*** Source material

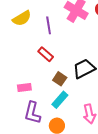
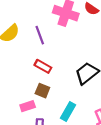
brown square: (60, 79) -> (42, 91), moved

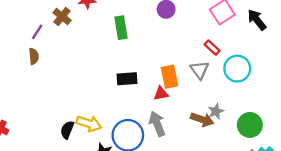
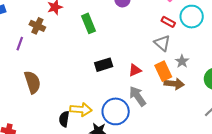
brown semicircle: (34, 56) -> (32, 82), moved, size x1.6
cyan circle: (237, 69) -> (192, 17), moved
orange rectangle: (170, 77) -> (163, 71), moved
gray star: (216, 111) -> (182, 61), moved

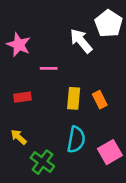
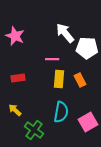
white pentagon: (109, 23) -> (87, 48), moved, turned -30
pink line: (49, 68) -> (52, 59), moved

******
*** Source material

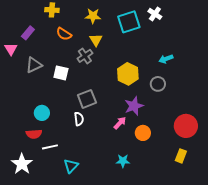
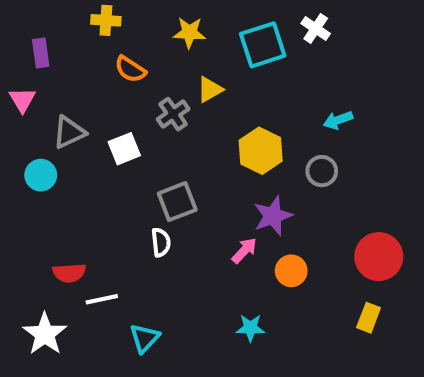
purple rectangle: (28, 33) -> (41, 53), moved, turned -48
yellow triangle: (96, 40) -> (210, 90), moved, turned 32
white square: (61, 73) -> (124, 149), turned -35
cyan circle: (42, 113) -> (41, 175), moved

******

- **Assignment**
Beginning with the line above that contains "brown square: (60, 79) -> (42, 91), moved" and finishing with the line that contains "pink line: (49, 68) -> (52, 59), moved", print those lines exactly and only. Skip all pictures.

- **Your response**
brown square: (60, 79) -> (42, 91), moved

brown semicircle: (34, 56) -> (32, 82), moved, size x1.6
cyan circle: (237, 69) -> (192, 17), moved
orange rectangle: (170, 77) -> (163, 71), moved
gray star: (216, 111) -> (182, 61), moved

white pentagon: (109, 23) -> (87, 48), moved, turned -30
pink line: (49, 68) -> (52, 59), moved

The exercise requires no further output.